= AVAILABLE RECORDS =
________________
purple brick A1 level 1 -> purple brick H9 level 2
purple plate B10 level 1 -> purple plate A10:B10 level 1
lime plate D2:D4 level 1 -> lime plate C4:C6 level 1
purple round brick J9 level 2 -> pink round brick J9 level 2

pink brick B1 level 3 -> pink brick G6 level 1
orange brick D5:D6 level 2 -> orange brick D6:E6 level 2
________________
Reproduce the full listing above, keeping every line intact.

= RESULT FOR THIS EXERCISE =
purple brick A1 level 1 -> purple brick H9 level 2
purple plate B10 level 1 -> purple plate A10:B10 level 1
lime plate D2:D4 level 1 -> lime plate C4:C6 level 1
purple round brick J9 level 2 -> pink round brick J9 level 2

pink brick B1 level 3 -> pink brick G6 level 1
orange brick D5:D6 level 2 -> orange brick D6:E6 level 2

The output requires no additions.